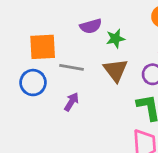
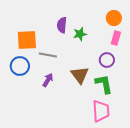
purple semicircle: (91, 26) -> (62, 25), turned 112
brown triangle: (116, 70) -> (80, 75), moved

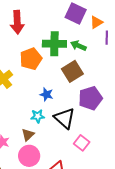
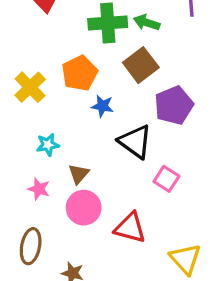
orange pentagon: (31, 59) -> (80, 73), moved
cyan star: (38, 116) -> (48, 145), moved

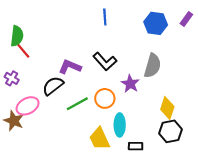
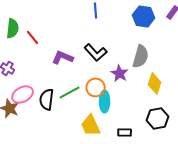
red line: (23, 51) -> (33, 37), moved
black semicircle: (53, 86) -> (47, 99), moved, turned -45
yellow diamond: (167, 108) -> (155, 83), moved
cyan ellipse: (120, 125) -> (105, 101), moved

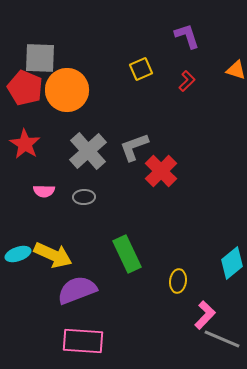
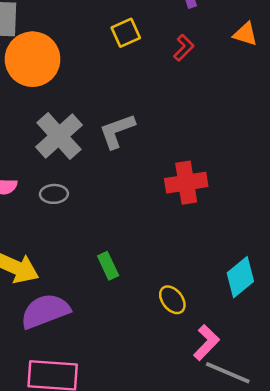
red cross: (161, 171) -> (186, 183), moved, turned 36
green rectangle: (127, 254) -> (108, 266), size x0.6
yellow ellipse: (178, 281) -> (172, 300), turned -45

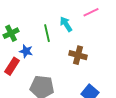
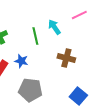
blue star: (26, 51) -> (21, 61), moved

---

EXERCISE AIM =
Leaving every picture out, repeat each line of the material exactly.

EXPECTED ANSWER =
purple semicircle: (91, 26) -> (62, 25), turned 112
brown triangle: (116, 70) -> (80, 75), moved

orange pentagon: (31, 59) -> (80, 73), moved
cyan star: (38, 116) -> (48, 145), moved

red line: (23, 51) -> (33, 37), moved
black semicircle: (53, 86) -> (47, 99), moved, turned -45
yellow diamond: (167, 108) -> (155, 83), moved
cyan ellipse: (120, 125) -> (105, 101), moved

red cross: (161, 171) -> (186, 183), moved, turned 36
green rectangle: (127, 254) -> (108, 266), size x0.6
yellow ellipse: (178, 281) -> (172, 300), turned -45

blue star: (26, 51) -> (21, 61), moved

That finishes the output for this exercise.